[EXERCISE OBJECTIVE]:
From the entries below, retype only the lines from the one with "(268, 213) = (706, 226): purple star -> none" through the one with "(537, 224) = (620, 64): blue ball -> none", exactly as written.
[Start of section]
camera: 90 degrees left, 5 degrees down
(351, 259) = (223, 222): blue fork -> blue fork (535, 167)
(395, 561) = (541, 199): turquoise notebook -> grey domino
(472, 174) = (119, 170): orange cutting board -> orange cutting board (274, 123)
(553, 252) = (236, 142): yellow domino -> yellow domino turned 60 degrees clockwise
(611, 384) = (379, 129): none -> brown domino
[End of section]
[Start of section]
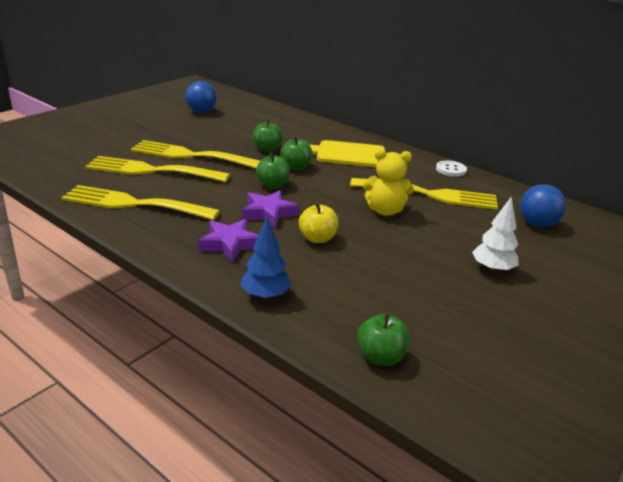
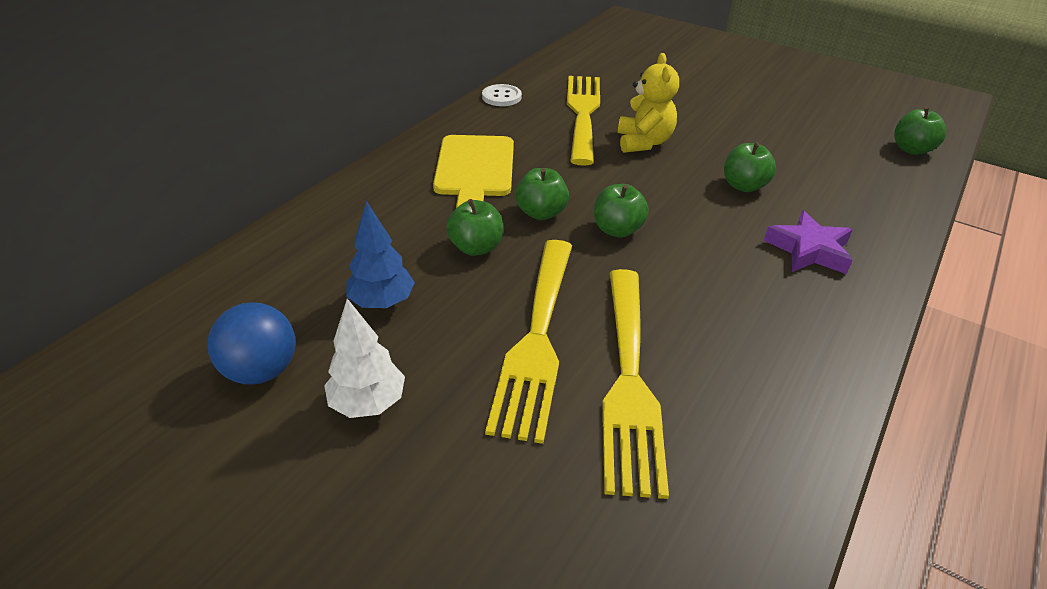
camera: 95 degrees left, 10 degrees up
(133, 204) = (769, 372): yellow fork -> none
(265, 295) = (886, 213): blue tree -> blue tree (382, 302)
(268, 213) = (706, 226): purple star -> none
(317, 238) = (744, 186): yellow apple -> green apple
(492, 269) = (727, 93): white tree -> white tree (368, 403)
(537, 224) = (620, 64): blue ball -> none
[End of section]
[Start of section]
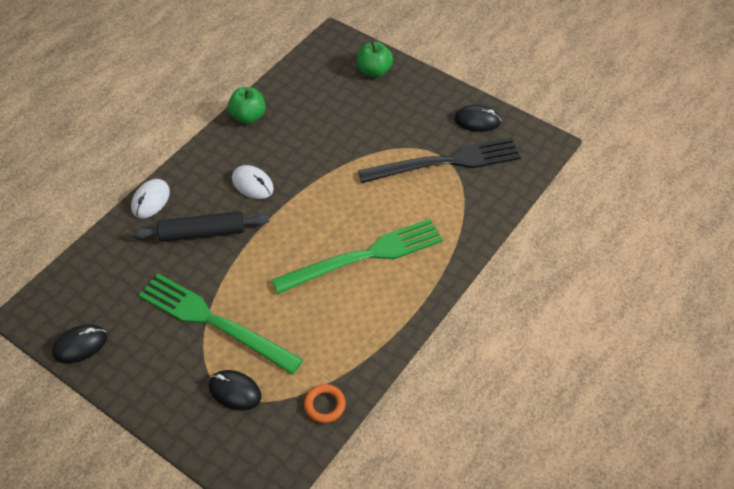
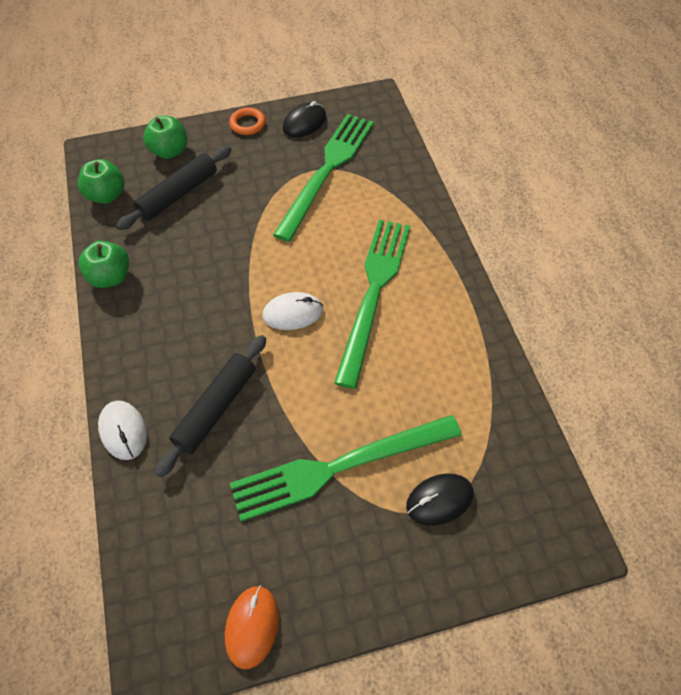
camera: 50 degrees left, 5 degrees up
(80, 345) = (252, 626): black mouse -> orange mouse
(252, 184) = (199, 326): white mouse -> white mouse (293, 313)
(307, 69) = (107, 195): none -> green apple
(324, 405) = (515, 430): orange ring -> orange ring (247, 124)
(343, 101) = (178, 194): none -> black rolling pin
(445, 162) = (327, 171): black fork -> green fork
[End of section]
[TASK OUTPUT]:
(268, 213) = (706, 226): purple star -> none
(317, 238) = (744, 186): yellow apple -> green apple
(492, 269) = (727, 93): white tree -> white tree (368, 403)
(537, 224) = (620, 64): blue ball -> none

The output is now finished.